__Work instructions__. Find every line in the material that contains the string "upbow", matching case exactly, and copy each of those lines.

__Given entries__.
— begin —

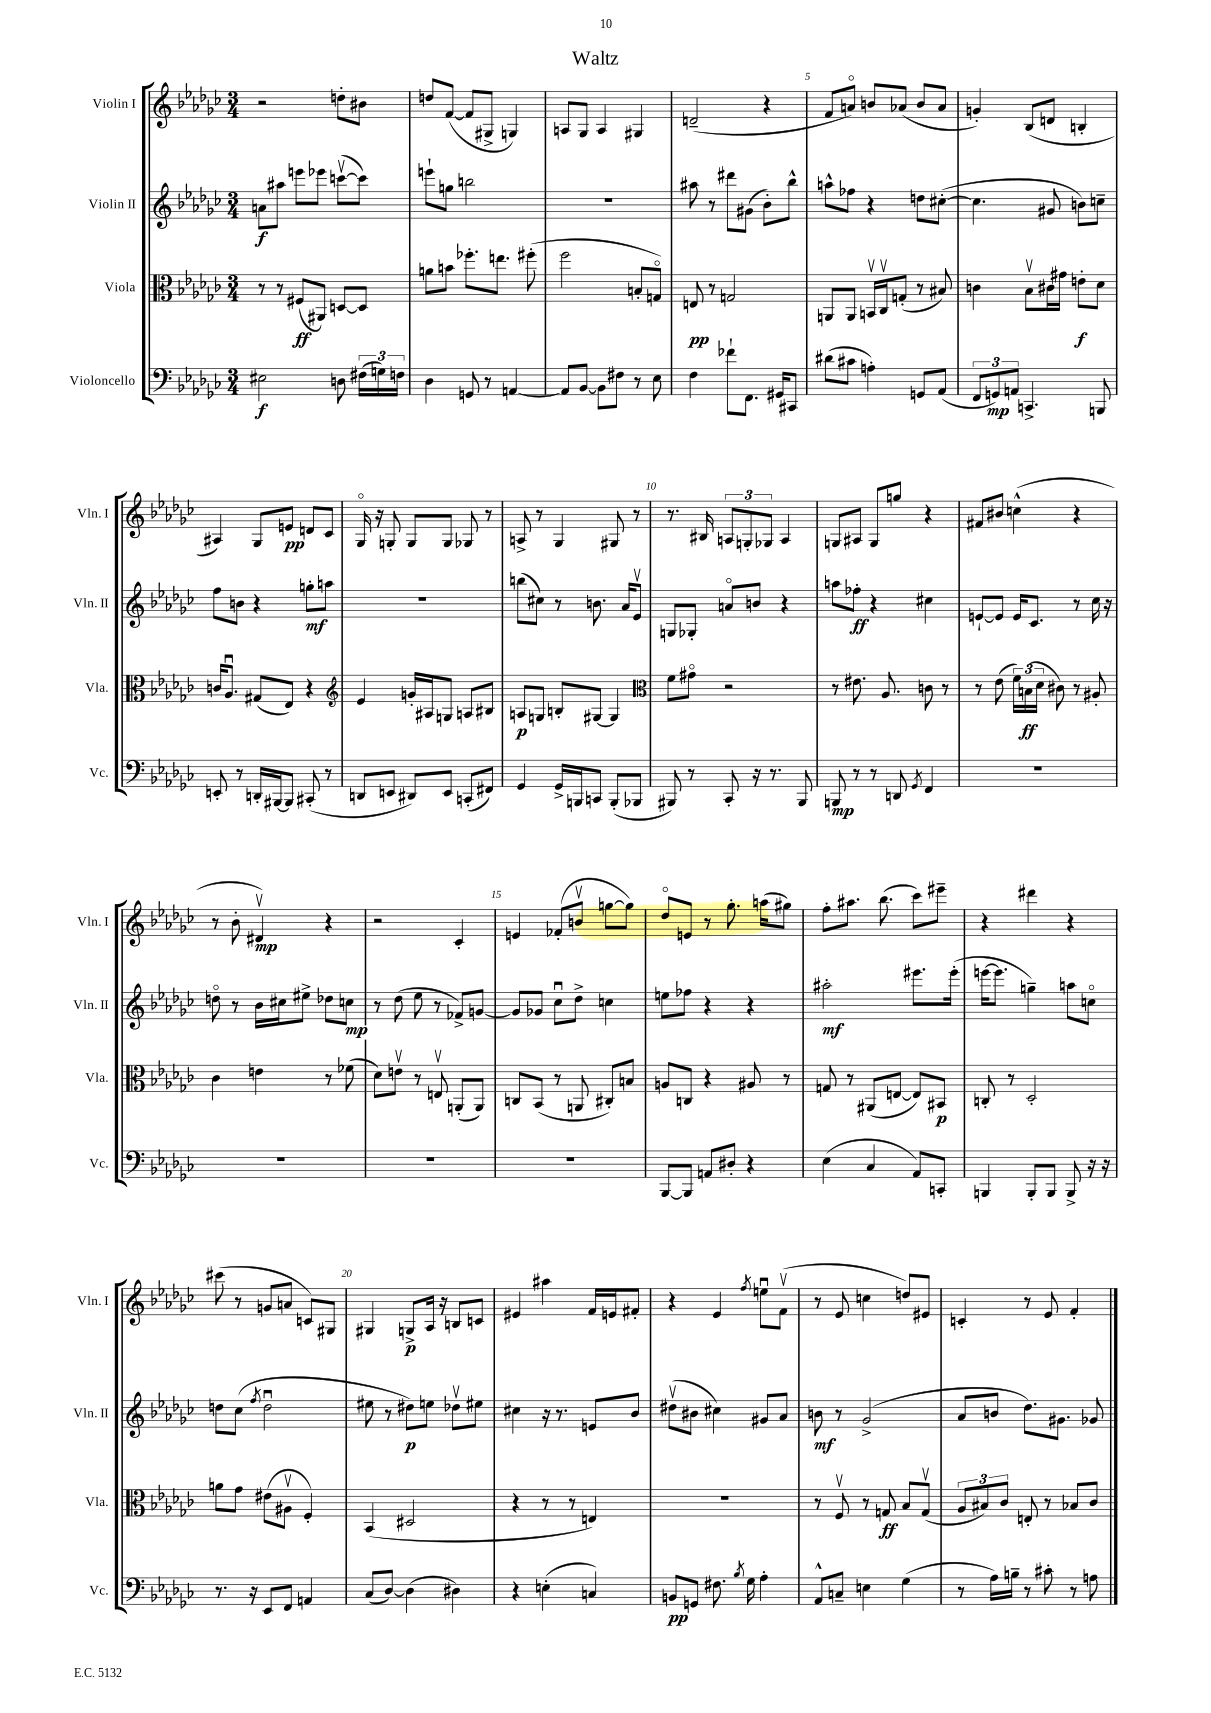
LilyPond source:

\header { title = "Waltz" }
<<
\new StaffGroup <<
\new Staff = "s0" \with { instrumentName = "Violin I" shortInstrumentName = "Vln. I" } {
    \clef treble \key ges \major \numericTimeSignature \time 3/4
    \autoBeamOff r2 d''8[-. bis'8] |
    d''8[ f'8]~( f'8[ gis8]-> g4) |
    a8[ ges8] a4 gis4 |
    d'2--( r4 |
    f'8[ a'8]\flageolet) b'8[ aes'8]( b'8[ aes'8] |
    g'4-.) bes8[( d'8] b4-. |
    ais4) ges8[ e'8]\pp d'8[ ces'8] |
    ges16\flageolet r16 g8-. g8[ g8] ges8 r8 |
    a8-> r8 ges4 gis8 r8 |
    r8. bis16 \tuplet 3/2 { a8[ g8-. ges8] } a4 |
    g8[ ais8] g8[ g''8] r4 |
    fis'8[ bis'8] c''4-^( r4 |
    r8 bes'8-. dis'4\upbow\mp) r4 |
    r2 ces'4-. |
    e'4 fes'8[-.( b'8]\upbow g''8[~ g''8]) |
    des''8[\flageolet e'8] r8 ges''8.-. a''16[( gis''8]) |
    f''8[-. ais''8.] bes''8.( ces'''8[) eis'''8]-- |
    r4 dis'''4 r4 |
    cis'''8( r8 g'8[ a'8] c'8[) gis8] |
    gis4 g8[->\p aes16] r16 b8[ c'8] |
    eis'4 ais''4 f'16[ e'16 fis'8]-. |
    r4 ees'4 \acciaccatura { f''8 } e''8[\downbow f'8]\upbow( |
    r8 ees'8 c''4 d''8[) eis'8] |
    c'4-. r8 ees'8 f'4-. \bar "|." |
}
\new Staff = "s1" \with { instrumentName = "Violin II" shortInstrumentName = "Vln. II" } {
    \clef treble \key ges \major \numericTimeSignature \time 3/4
    \autoBeamOff a'8[\f ais''8] e'''8[ ees'''8] c'''8[~\upbow( c'''8]) |
    e'''8[-! g''8] b''2 |
    R2. |
    ais''8 r8 dis'''8[ gis'8]( bes'8[-.) bes''8]-^ |
    a''8[-^ fes''8] r4 d''8[ cis''8]~-.( |
    cis''4. gis'8 b'8[) c''8]-- |
    f''8[ b'8] r4 g''8[-.\mf a''8] |
    R2. |
    b''8[( cis''8]) r8 b'8. aes'16[ ees'8]\upbow |
    g8[ ges8]-. a'8[\flageolet b'8] r4 |
    a''8[ fes''8]-.\ff r4 cis''4 |
    e'8[~-! e'8] e'16[ ces'8.] r8 ces''16 r16 |
    d''8\flageolet r8 bes'16[ cis''16 eis''8]-> des''8[ c''8]\mp |
    r8 des''8( ees''8 r8 fes'8[->) g'8]~ |
    g'8[ ges'8] ces''8[\downbow des''8]-> c''4 |
    e''8[ fes''8] r4 r4 |
    ais''2-.\mf eis'''8.[ eis'''16]-.( |
    e'''16[~ e'''8.] g''4--) a''8[ c''8]\flageolet |
    d''8[ ces''8]( \acciaccatura { f''8 } d''2\downbow |
    eis''8 r8 dis''8[\p) e''8] des''8[\upbow eis''8] |
    cis''4 r16 r8. e'8[ bes'8] |
    dis''8[\upbow( bis'8] cis''4) gis'8[ aes'8] |
    b'8\mf r8 ges'2->( |
    aes'8[ b'8] des''8.[) gis'8.] ges'8 \bar "|." |
}
\new Staff = "s2" \with { instrumentName = "Viola" shortInstrumentName = "Vla." } {
    \clef alto \key ges \major \numericTimeSignature \time 3/4
    \autoBeamOff r8 r8 fis8[\ff( ais,8]) d8[~ d8] |
    a'8[ b'8] fes''8.[-. e''8.] fis''8-.( |
    f''2 b8[-. g8]\flageolet) |
    e8\pp r8 g2 |
    a,8[ a,8] b,16[\upbow ces16\upbow g8]-.( r8 bis8) |
    c'4 bes8[\upbow cis'16 gis'16] e'8[-.\f des'8] |
    c'16[ aes8.]\downbow gis8[( ees8]) r4 |
    \clef treble ees'4 g'16[-. ais16 g8] a8[ bis8] |
    a8[\p g8] b8[-. gis8]~ gis4 |
    \clef alto f'8[ gis'8]\flageolet r2 |
    r8 eis'8. aes8. c'8 r8 |
    r8 ees'8( \tuplet 3/2 { f'16[) b16\ff( des'16] } cis'8) r8 ais8-. |
    ces'4 e'4 r8 fes'8( |
    des'8[) e'8]\upbow r8 e8\upbow a,8[-.( a,8]) |
    c8[ bes,8]( r8 a,8 cis8[-.) b8] |
    a8[ c8] r4 ais8 r8 |
    g8 r8 ais,8[( e8]~ e8[) bis,8]\p |
    c8-. r8 des2-. |
    a'8[ ges'8] eis'8[( ais8]\upbow f4-.) |
    bes,4( dis2 |
    r4 r8 r8 e4) |
    R2. |
    r8 f8\upbow r8 g8\ff bes8[ g8]\upbow( |
    \tuplet 3/2 { aes8[ bis8) ces'8] } e8-. r8 bes8[ ces'8] \bar "|." |
}
\new Staff = "s3" \with { instrumentName = "Violoncello" shortInstrumentName = "Vc." } {
    \clef bass \key ges \major \numericTimeSignature \time 3/4
    \autoBeamOff eis2\f d8 \tuplet 3/2 { fis16[( g16) f16] } |
    des4 g,8 r8 a,4~ |
    a,8[ bes,8]~ bes,8[ fis8] r8 ees8 |
    f4 fes'8[-! f,8.] gis,16[ cis,8] |
    dis'8[( cis'8] a4-.) g,8[ aes,8]( |
    \tuplet 3/2 { f,8[ g,8\mp) a,8] } c,4.-> b,,8 |
    e,8-. r8 d,16[-. bis,,16~ bis,,8] cis,8-.( r8 |
    d,8[ e,8] dis,8[) e,8] c,8[-.( fis,8]) |
    ges,4 ges,16[-> b,,16 c,8] b,,8[-.( bes,,8] |
    bis,,8) r8 ces,8-. r16 r8. bis,,8 |
    b,,8\mp r8 r8 d,8 \acciaccatura { ges,8 } f,4 |
    R2. |
    R2. |
    R2. |
    R2. |
    bes,,8[~ bes,,8] a,8[ dis8]-. r4 |
    ees4( ces4 aes,8[) c,8]-. |
    b,,4 b,,8[-. b,,8] b,,8-> r16 r16 |
    r8. r16 ees,8[ f,8] a,4 |
    ces8[( des8]~) des4( dis4) |
    r4 e4-.( c4) |
    b,8[\pp g,8] fis8. \acciaccatura { bes8 } ges16 aes4-. |
    aes,8[-^ c8]-- e4 ges4( |
    r8 aes16[) b16]-- r8 cis'8-. r8 a8 \bar "|." |
}
>>
>>
\layout { \context { \Score \override BarNumber.break-visibility = ##(#f #t #t) barNumberVisibility = #(every-nth-bar-number-visible 5) } }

— end —

__Written answer__.
    r8 bes'8-. dis'4\upbow\mp) r4 |
    e'4 fes'8[-.( b'8]\upbow g''8[~ g''8]) |
    r4 ees'4 \acciaccatura { f''8 } e''8[\downbow f'8]\upbow( |
    \autoBeamOff a'8[\f ais''8] e'''8[ ees'''8] c'''8[~\upbow( c'''8]) |
    b''8[( cis''8]) r8 b'8. aes'16[ ees'8]\upbow |
    eis''8 r8 dis''8[\p) e''8] des''8[\upbow eis''8] |
    dis''8[\upbow( bis'8] cis''4) gis'8[ aes'8] |
    a,8[ a,8] b,16[\upbow ces16\upbow g8]-.( r8 bis8) |
    c'4 bes8[\upbow cis'16 gis'16] e'8[-.\f des'8] |
    des'8[) e'8]\upbow r8 e8\upbow a,8[-.( a,8]) |
    a'8[ ges'8] eis'8[( ais8]\upbow f4-.) |
    r8 f8\upbow r8 g8\ff bes8[ g8]\upbow( |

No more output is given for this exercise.